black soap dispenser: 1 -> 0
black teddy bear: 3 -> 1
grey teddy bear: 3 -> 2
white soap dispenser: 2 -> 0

--

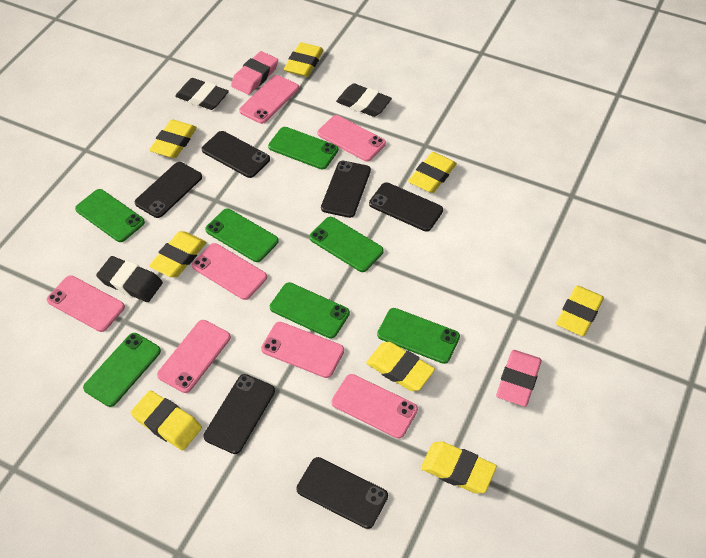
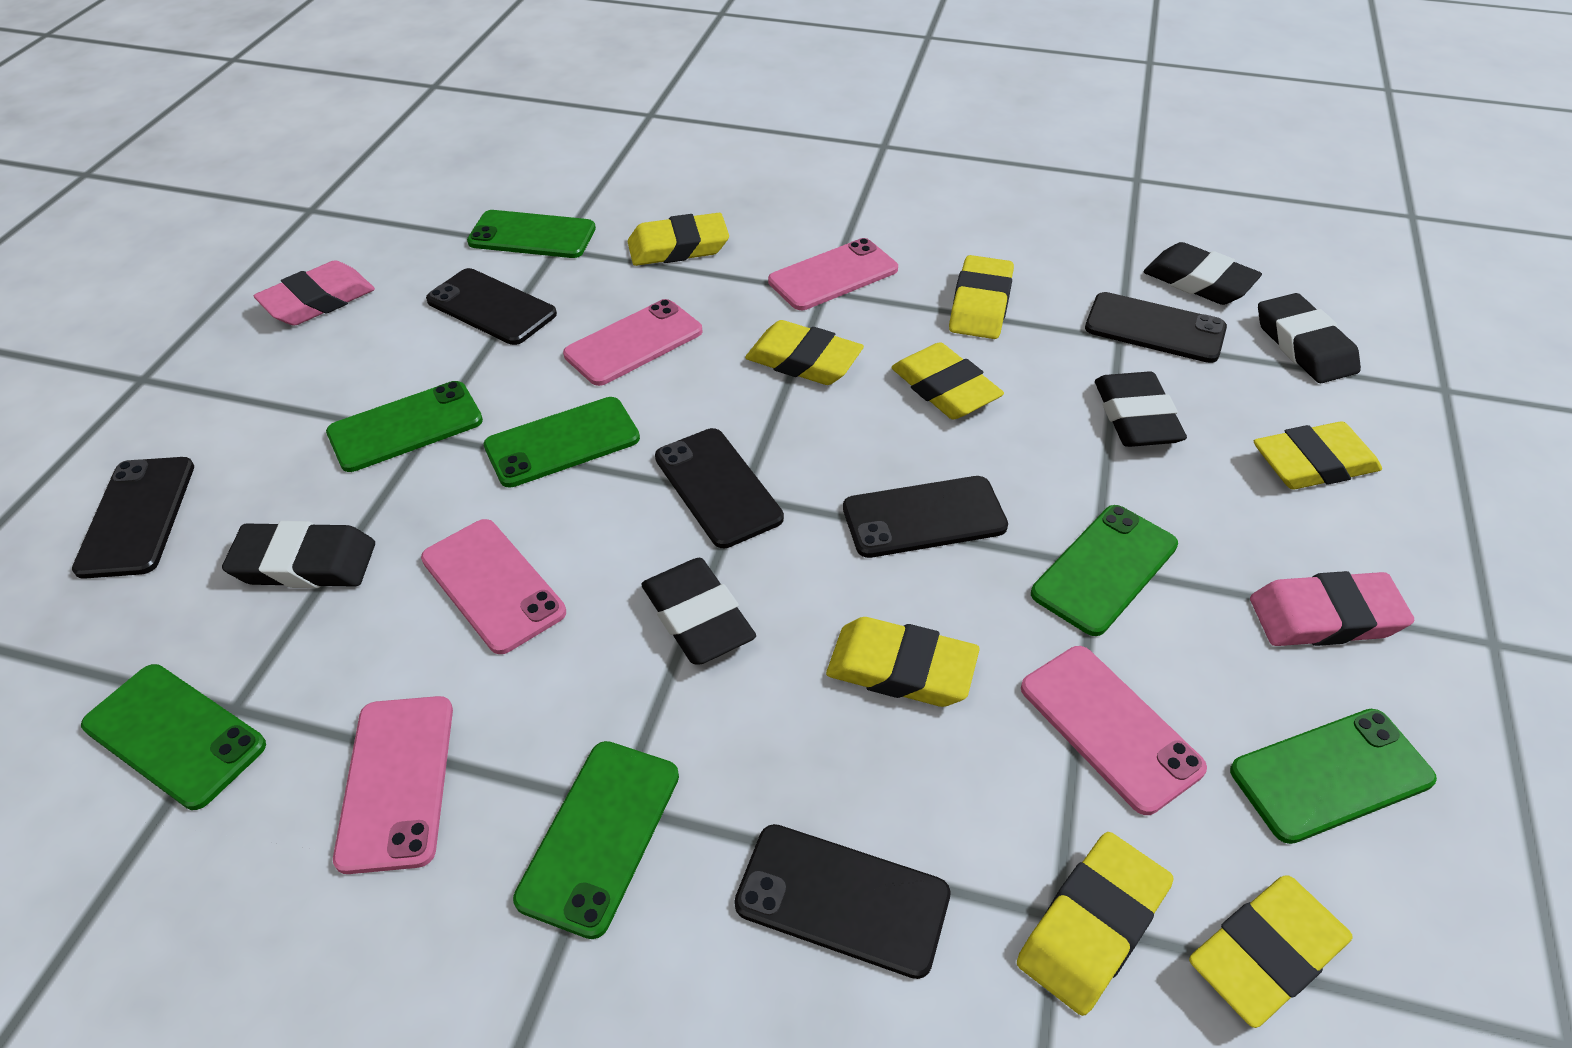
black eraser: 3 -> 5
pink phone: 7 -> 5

> _WHAT THE TASK REQUIRES_:
Could you retype exactly the lines above, starting at the line that contains "black soap dispenser: 1 -> 0" and ending at the line that contains "white soap dispenser: 2 -> 0", and nothing more?

> _OUTPUT FOR THIS TASK_:
black soap dispenser: 1 -> 0
black teddy bear: 3 -> 1
grey teddy bear: 3 -> 2
white soap dispenser: 2 -> 0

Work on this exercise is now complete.